* Task to complete *
Identify each line in the entries below that contains the word "left", and copy every such line.

(Entries from a data source)
- - - - - - -

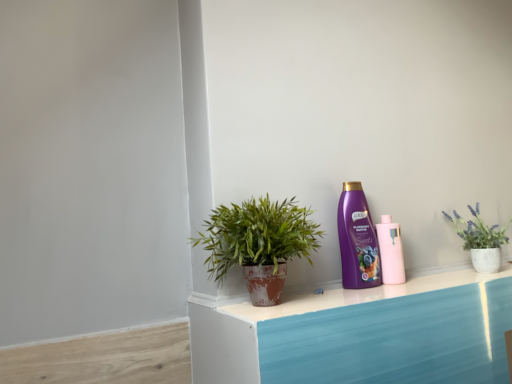
Question: Is terracotta pot plant at center with purple plastic bottle at center-right, arranged as the 2th bottle when viewed from the right?

Choices:
 (A) no
 (B) yes

Answer: (A)

Question: From the image's perspective, is terracotta pot plant at center located beneath purple plastic bottle at center-right, arranged as the 2th bottle when viewed from the right?

Choices:
 (A) yes
 (B) no

Answer: (B)

Question: Can you confirm if terracotta pot plant at center is thinner than purple plastic bottle at center-right, arranged as the 2th bottle when viewed from the right?

Choices:
 (A) yes
 (B) no

Answer: (B)

Question: From a real-world perspective, is terracotta pot plant at center below purple plastic bottle at center-right, arranged as the 2th bottle when viewed from the right?

Choices:
 (A) yes
 (B) no

Answer: (A)

Question: Is terracotta pot plant at center oriented towards purple plastic bottle at center-right, arranged as the 2th bottle when viewed from the right?

Choices:
 (A) no
 (B) yes

Answer: (A)

Question: From a real-world perspective, is purple plastic bottle at center-right, arranged as the 1th bottle when viewed from the left, positioned above or below terracotta pot plant at center?

Choices:
 (A) above
 (B) below

Answer: (A)

Question: Would you say purple plastic bottle at center-right, arranged as the 2th bottle when viewed from the right, is to the left or to the right of terracotta pot plant at center in the picture?

Choices:
 (A) left
 (B) right

Answer: (B)

Question: Is point (371, 264) closer or farther from the camera than point (303, 241)?

Choices:
 (A) closer
 (B) farther

Answer: (B)

Question: Looking at the image, does purple plastic bottle at center-right, arranged as the 2th bottle when viewed from the right, seem bigger or smaller compared to terracotta pot plant at center?

Choices:
 (A) small
 (B) big

Answer: (A)

Question: Is pink matte bottle at center-right, which appears as the 1th bottle when viewed from the right, bigger or smaller than purple plastic bottle at center-right, arranged as the 2th bottle when viewed from the right?

Choices:
 (A) small
 (B) big

Answer: (A)

Question: In the image, is pink matte bottle at center-right, which appears as the 1th bottle when viewed from the right, positioned in front of or behind purple plastic bottle at center-right, arranged as the 1th bottle when viewed from the left?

- - - - - - -

* Task result *
Question: From a real-world perspective, is purple plastic bottle at center-right, arranged as the 1th bottle when viewed from the left, positioned above or below terracotta pot plant at center?
Question: Would you say purple plastic bottle at center-right, arranged as the 2th bottle when viewed from the right, is to the left or to the right of terracotta pot plant at center in the picture?
 (A) left
Question: In the image, is pink matte bottle at center-right, which appears as the 1th bottle when viewed from the right, positioned in front of or behind purple plastic bottle at center-right, arranged as the 1th bottle when viewed from the left?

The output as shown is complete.